Try it:
Give back an exact copy of the listing that follows, without the pictures.
-.-.-
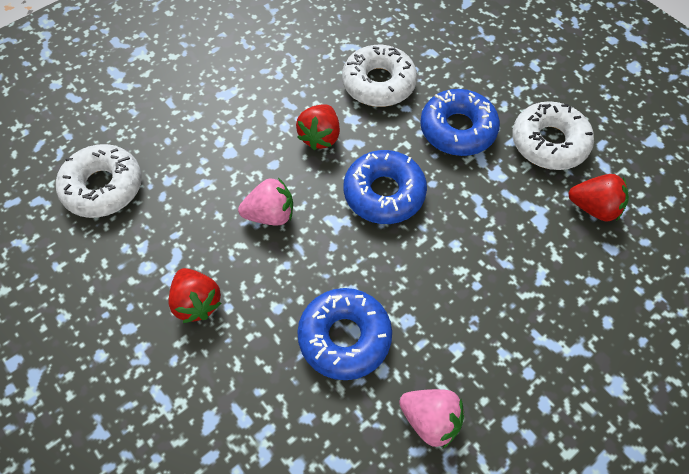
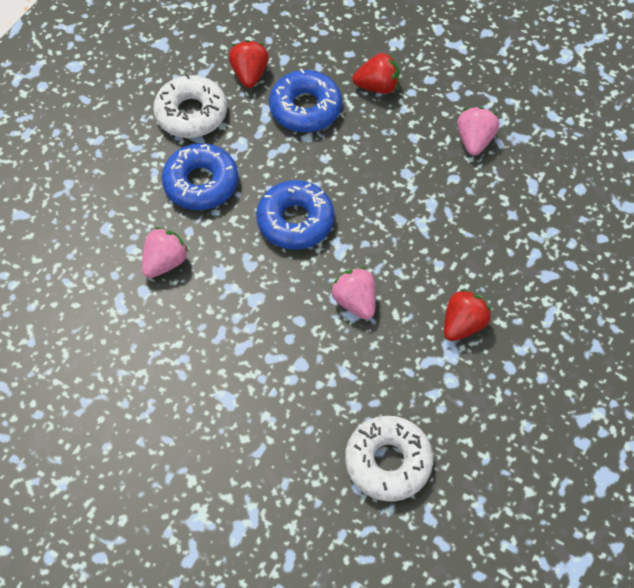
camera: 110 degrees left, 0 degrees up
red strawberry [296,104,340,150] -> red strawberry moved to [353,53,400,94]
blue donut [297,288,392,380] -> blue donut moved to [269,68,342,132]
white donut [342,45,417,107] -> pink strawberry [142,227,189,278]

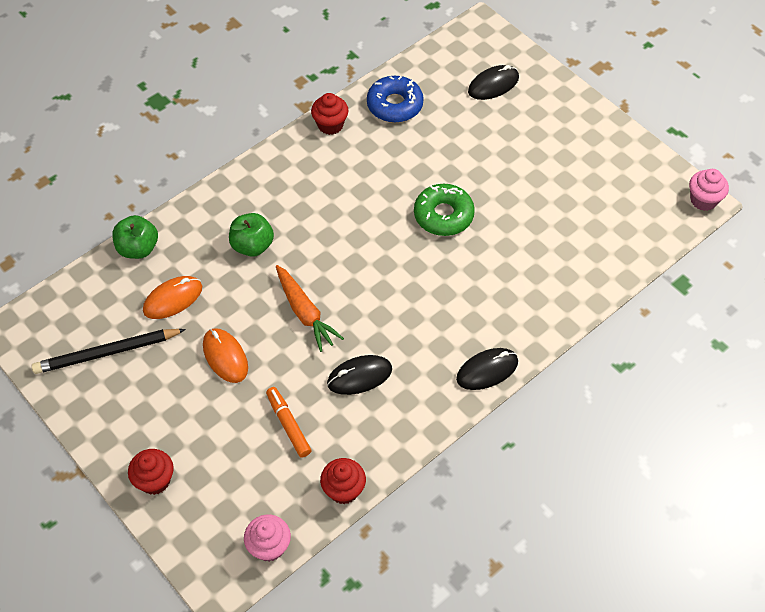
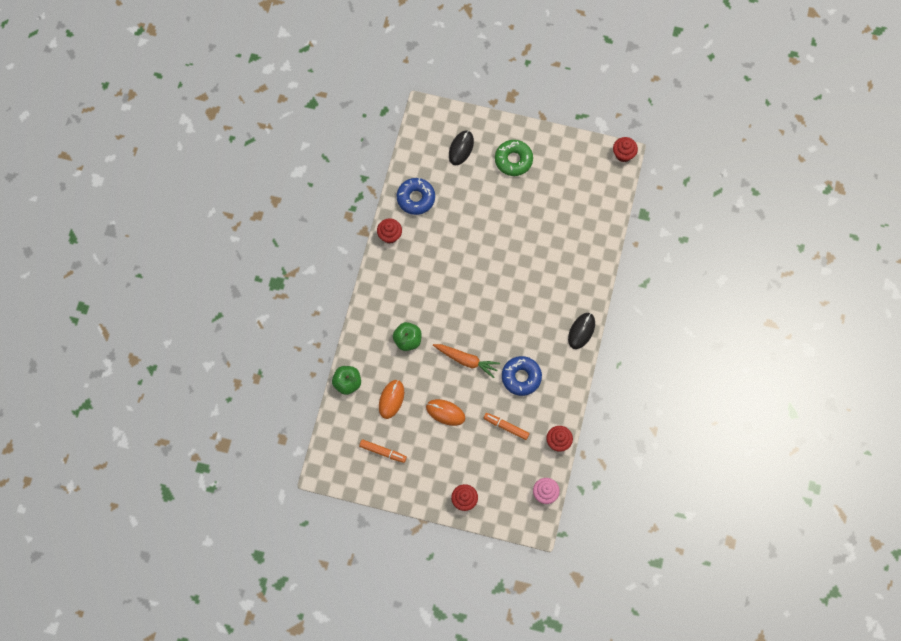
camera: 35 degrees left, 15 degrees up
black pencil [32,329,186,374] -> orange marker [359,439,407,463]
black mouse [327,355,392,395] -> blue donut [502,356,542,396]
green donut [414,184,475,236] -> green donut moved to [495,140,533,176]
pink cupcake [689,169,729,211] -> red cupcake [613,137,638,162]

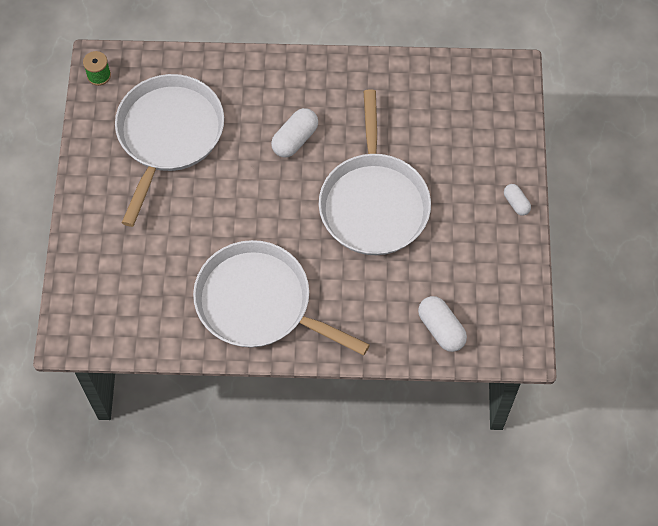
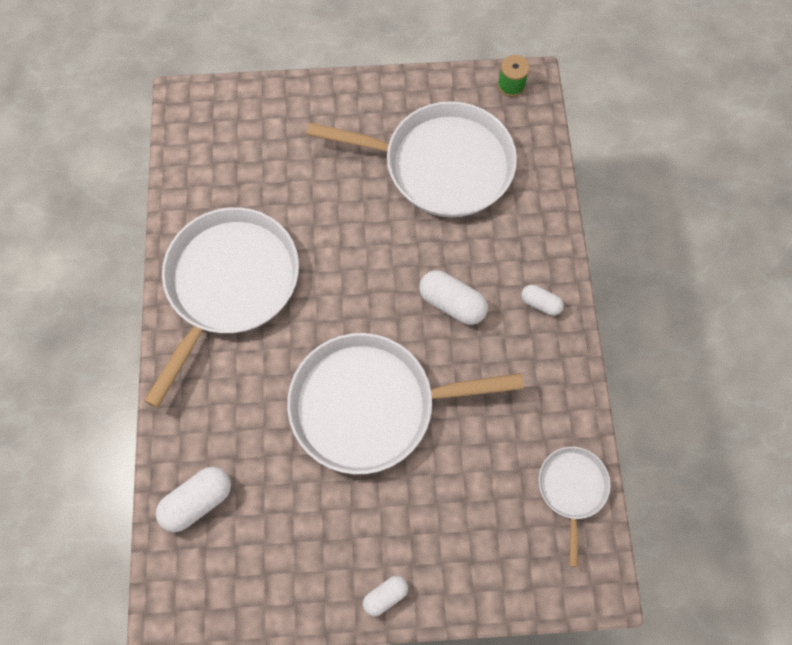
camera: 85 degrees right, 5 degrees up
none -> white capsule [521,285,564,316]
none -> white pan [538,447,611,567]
-.-.-
Output of the exercise:
camera: 110 degrees left, 0 degrees up
red strawberry [296,104,340,150] -> red strawberry moved to [353,53,400,94]
blue donut [297,288,392,380] -> blue donut moved to [269,68,342,132]
white donut [342,45,417,107] -> pink strawberry [142,227,189,278]

camera: 35 degrees left, 15 degrees up
black pencil [32,329,186,374] -> orange marker [359,439,407,463]
black mouse [327,355,392,395] -> blue donut [502,356,542,396]
green donut [414,184,475,236] -> green donut moved to [495,140,533,176]
pink cupcake [689,169,729,211] -> red cupcake [613,137,638,162]

camera: 85 degrees right, 5 degrees up
none -> white capsule [521,285,564,316]
none -> white pan [538,447,611,567]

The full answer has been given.